■ **WORK TO BE COMPLETED**
Begin at the line containing "relocated | Kappe" and end at the final line of the entries. Please reproduce those lines exactly.

(Colored object listings)
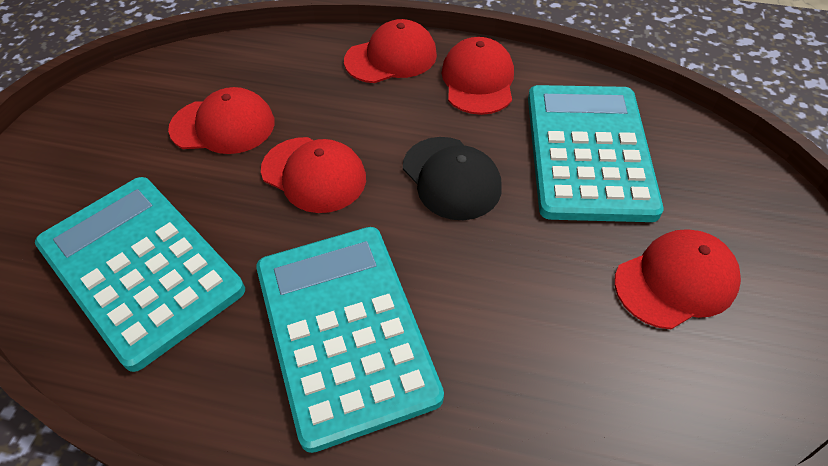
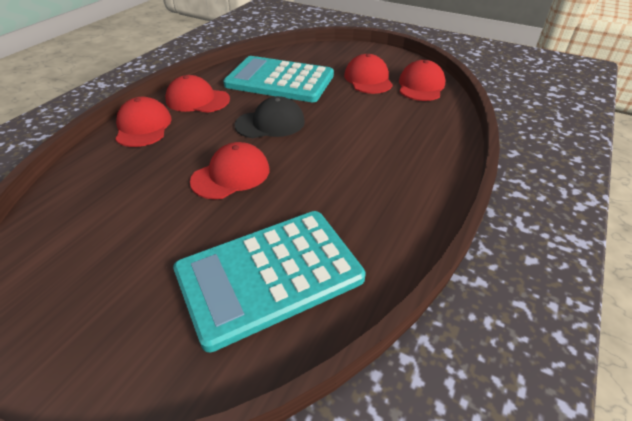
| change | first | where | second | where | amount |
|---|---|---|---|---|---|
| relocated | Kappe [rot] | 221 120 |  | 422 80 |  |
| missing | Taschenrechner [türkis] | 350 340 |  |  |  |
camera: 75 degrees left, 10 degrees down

■ **COMPLETED EXERCISE**
| relocated | Kappe [rot] | 221 120 |  | 422 80 |  |
| missing | Taschenrechner [türkis] | 350 340 |  |  |  |
camera: 75 degrees left, 10 degrees down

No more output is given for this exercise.